Exercise details – Gather each line in the records that contains the word "clef", matching its case.

Data excerpts
==*==

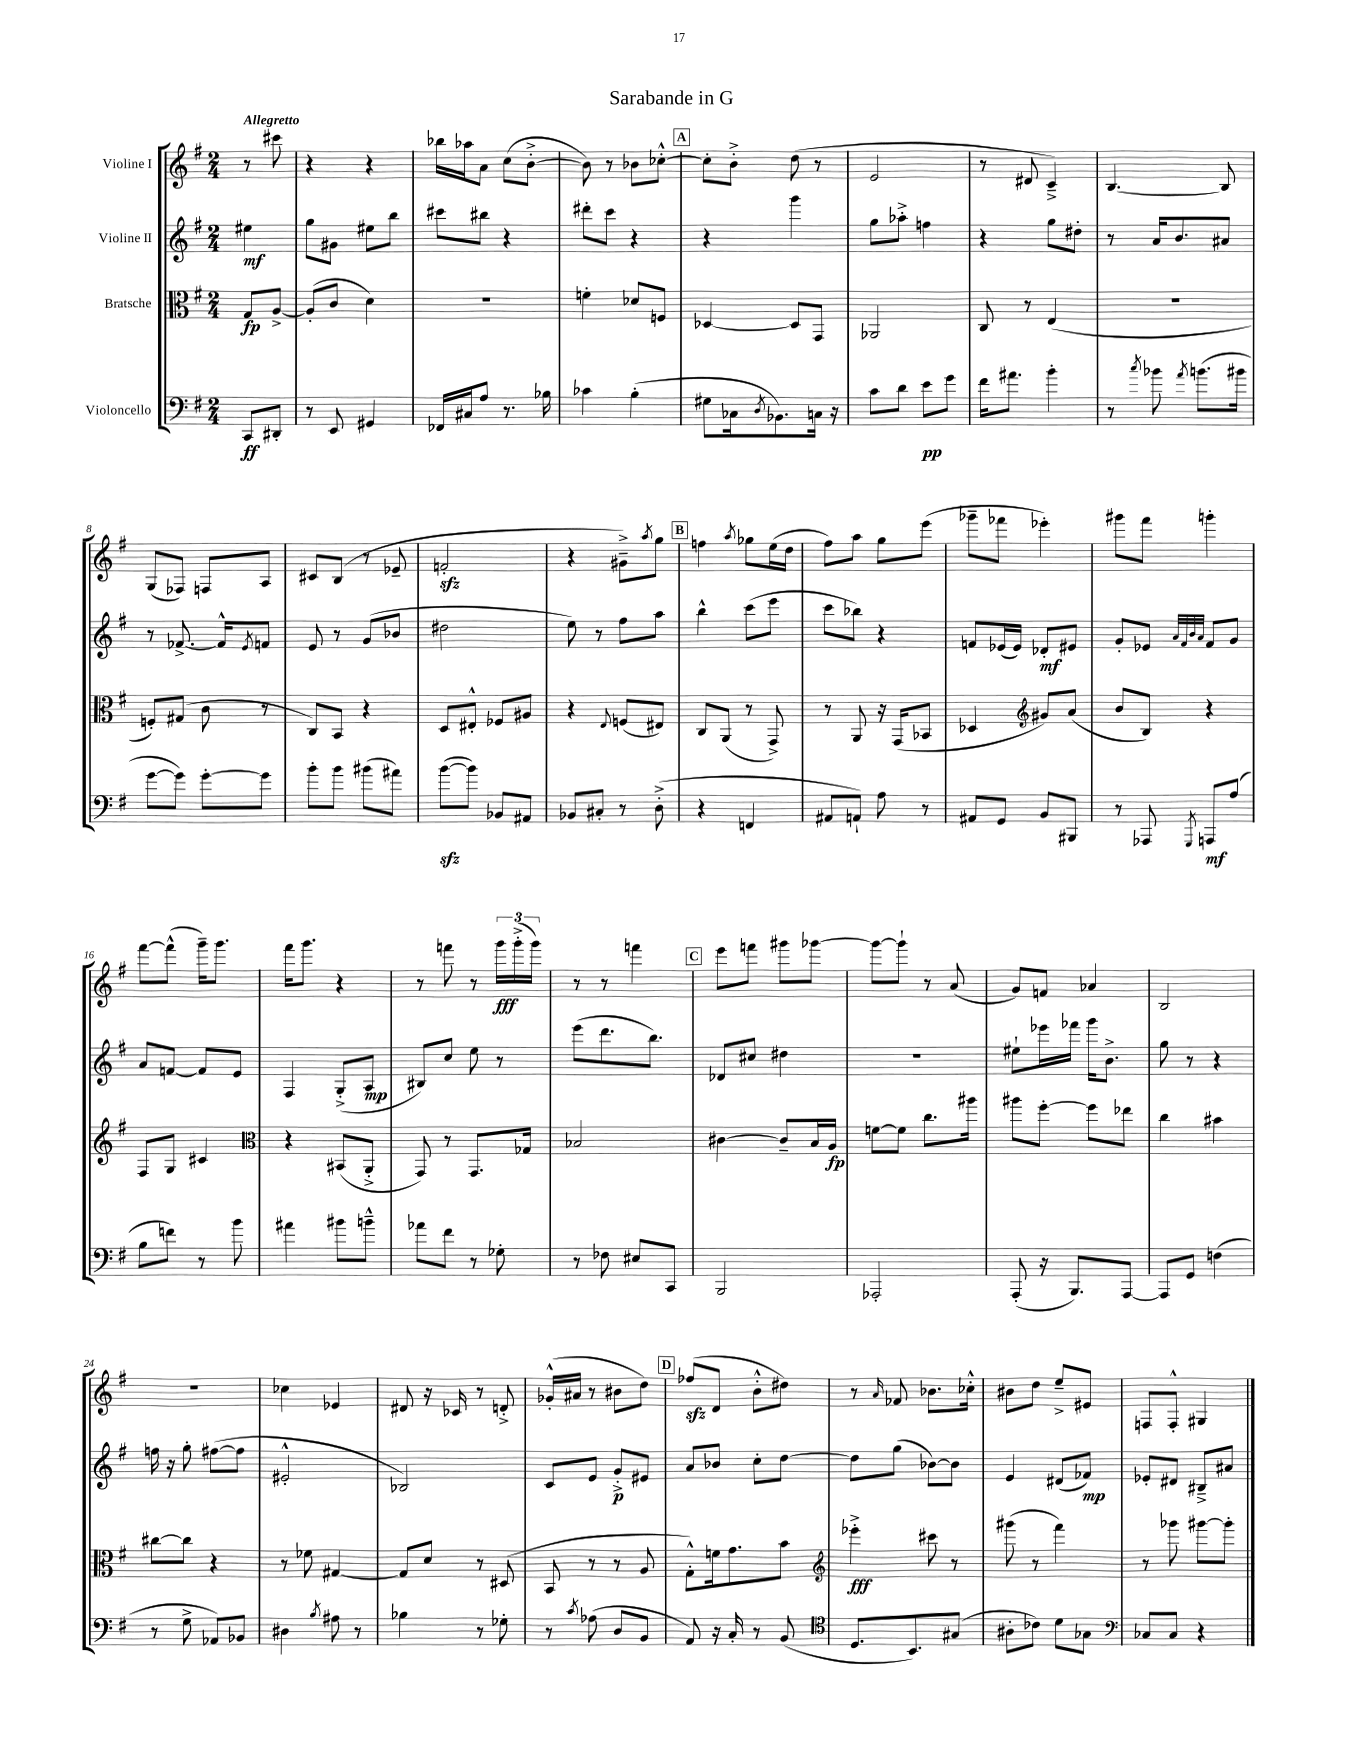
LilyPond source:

\header { title = "Sarabande in G" }
<<
\new StaffGroup <<
\new Staff = "s0" \with { instrumentName = "Violine I" } {
    \clef treble \key g \major \numericTimeSignature \time 2/4 \partial 4 \tempo "Allegretto"
    r8 cis'''8 |
    r4 r4 |
    bes''16 aes''16 a'8 c''8( b'8~-.-> |
    b'8) r8 bes'8 ces''8~-.-^ |
    \mark \markup { \box "A" } ces''8-. b'8-.-> d''8( r8 |
    e'2 |
    r8 dis'8 c'4--->) |
    b4.~ b8 |
    g8( fes8) f8 a8 |
    cis'8 b8( r8 ees'8-- |
    f'2-.\sfz |
    r4 gis'8--->) \acciaccatura { a''8 } g''8 |
    \mark \markup { \box "B" } f''4 \acciaccatura { a''8 } ges''8 e''16( d''16 |
    fis''8) a''8 g''8 e'''8( |
    ges'''8-- fes'''8 ees'''4-.) |
    gis'''8 fis'''8 g'''4-. |
    fis'''8~ fis'''8-^( g'''16--) g'''8. |
    fis'''16 g'''8. r4 |
    r8 f'''8 r8 \tuplet 3/2 { g'''16\fff g'''16-.->( g'''16) } |
    r8 r8 f'''4 |
    \mark \markup { \box "C" } e'''8 f'''8 gis'''8 ges'''8~ |
    ges'''8~ ges'''8-! r8 a'8( |
    g'8) f'8 aes'4 |
    b2 |
    r2 |
    ces''4 ees'4 |
    dis'8 r16 ces'16 r8 d'8-.-> |
    ges'16-.-^( ais'16 r8 bis'8 d''8) |
    \mark \markup { \box "D" } fes''8\sfz( d'8 b'8-.-^ dis''8) |
    r8 \grace { a'16 } fes'8 bes'8. ces''16-.-^ |
    bis'8 d''8 e''8---> eis'8 |
    f8 f8-.-^ gis4 \bar "|." |
}
\new Staff = "s1" \with { instrumentName = "Violine II" } {
    \clef treble \key g \major \numericTimeSignature \time 2/4 \partial 4
    eis''4\mf |
    g''8 gis'8 eis''8 b''8 |
    cis'''8 bis''8 r4 |
    dis'''8-. c'''8 r4 |
    \mark \markup { \box "A" } r4 g'''4 |
    g''8 aes''8-.-> f''4 |
    r4 g''8 dis''8-. |
    r8 a'16 b'8. ais'8 |
    r8 fes'8.~-> fes'16-^ \acciaccatura { e'8 } f'8 |
    e'8 r8 g'8( bes'8 |
    dis''2 |
    e''8) r8 fis''8 a''8 |
    \mark \markup { \box "B" } b''4-^ c'''8( e'''8 |
    c'''8 bes''8) r4 |
    f'8 ees'16( ees'16) des'8-.\mf eis'8 |
    g'8-. ees'8 \grace { a'32 fis'32 b'32 a'32 } fis'8 g'8 |
    a'8 f'8~ f'8 e'8 |
    fis4 g8-.->( a8\mp |
    bis8) c''8 e''8 r8 |
    e'''8( d'''8. b''8.) |
    \mark \markup { \box "C" } des'8 cis''8 dis''4 |
    r2 |
    eis''8-! ees'''16 fes'''16 g'''16 b'8.-> |
    g''8 r8 r4 |
    f''16 r16 g''8-. fis''8~( fis''8 |
    eis'2-.-^ |
    bes2) |
    c'8 e'8 g'8-.->\p eis'8 |
    \mark \markup { \box "D" } a'8 bes'8 c''8-. d''8~ |
    d''8 g''8( bes'8~) bes'8 |
    e'4 dis'8( fes'8\mp) |
    ees'8-. dis'8 bis8---> ais'8 \bar "|." |
}
\new Staff = "s2" \with { instrumentName = "Bratsche" } {
    \clef alto \key g \major \numericTimeSignature \time 2/4 \partial 4
    g8\fp a8~-> |
    a8-.( c'8 d'4) |
    R2 |
    f'4-. des'8 f8 |
    \mark \markup { \box "A" } des4~ des8 g,8 |
    aes,2 |
    c8 r8 e4( |
    R2 |
    f8-.) gis8( c'8 r8 |
    c8) b,8 r4 |
    d8 eis8-.-^ fes8 ais8 |
    r4 \appoggiatura { e8 } f8( eis8) |
    \mark \markup { \box "B" } c8 a,8( r8 g,8->) |
    r8 a,8 r16 g,16( bes,8 |
    des4 \clef treble gis'8) a'8( |
    b'8 b8) r4 |
    fis8 g8 cis'4 |
    \clef alto r4 bis,8( a,8-.-> |
    g,8) r8 g,8. ges16 |
    bes2 |
    \mark \markup { \box "C" } cis'4~ cis'8-- b16 a16\fp |
    f'8~ f'8 c''8. ais''16 |
    ais''8 fis''8~-. fis''8 ees''8 |
    c''4 bis'4 |
    cis''8~ cis''8 r4 |
    r8 fes'8 gis4~ |
    gis8 d'8 r8 dis8( |
    b,8 r8 r8 a8 |
    \mark \markup { \box "D" } g8-.-^) f'16 g'8. b'8 |
    \clef treble ees'''4-.->\fff cis'''8 r8 |
    gis'''8( r8 fis'''4) |
    r8 ges'''8 gis'''8~ gis'''8-. \bar "|." |
}
\new Staff = "s3" \with { instrumentName = "Violoncello" } {
    \clef bass \key g \major \numericTimeSignature \time 2/4 \partial 4
    c,8\ff dis,8-. |
    r8 e,8 gis,4 |
    fes,16 cis16 a8 r8. bes16 |
    ces'4 b4-.( |
    \mark \markup { \box "A" } gis8 ces16 \acciaccatura { d8 } bes,8.) c16 r16 |
    c'8 d'8 e'8\pp g'8 |
    fis'16 ais'8. b'4-. |
    r8 \acciaccatura { c''8 } bes'8 \acciaccatura { a'8 } b'8.( bis'16 |
    g'8~ g'8) g'8~-. g'8 |
    b'8-. b'8 bis'8( ais'8) |
    b'8~\sfz( b'8) bes,8 ais,8 |
    bes,8 cis8-. r8 d8-.->( |
    \mark \markup { \box "B" } r4 f,4 |
    ais,8 a,8-!) a8 r8 |
    ais,8 g,8 b,8 bis,,8 |
    r8 aes,,8 \acciaccatura { g,,8 } a,,8\mf a8( |
    b8 f'8) r8 b'8 |
    ais'4 bis'8 b'8---^ |
    aes'8 fis'8 r8 ges8-. |
    r8 fes8 eis8 c,8 |
    \mark \markup { \box "C" } b,,2 |
    aes,,2-. |
    a,,8-.( r16 b,,8.) a,,8~ |
    a,,8 g,8 f4( |
    r8 g8-> aes,8) bes,8 |
    dis4 \acciaccatura { b8 } ais8 r8 |
    bes4 r8 ges8-. |
    r8 \acciaccatura { c'8 } aes8( d8 b,8 |
    \mark \markup { \box "D" } a,8) r16 c16-. r8 b,8( |
    \clef tenor d8. b,8.) gis8( |
    ais8-. ces'8) d'8 ges8 |
    \clef bass ces8 ces8 r4 \bar "|." |
}
>>
>>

==*==

Complete answer –
    \clef treble \key g \major \numericTimeSignature \time 2/4 \partial 4 \tempo "Allegretto"
    \clef treble \key g \major \numericTimeSignature \time 2/4 \partial 4
    \clef alto \key g \major \numericTimeSignature \time 2/4 \partial 4
    des4 \clef treble gis'8) a'8( |
    \clef alto r4 bis,8( a,8-.-> |
    \clef treble ees'''4-.->\fff cis'''8 r8 |
    \clef bass \key g \major \numericTimeSignature \time 2/4 \partial 4
    \clef tenor d8. b,8.) gis8( |
    \clef bass ces8 ces8 r4 \bar "|." |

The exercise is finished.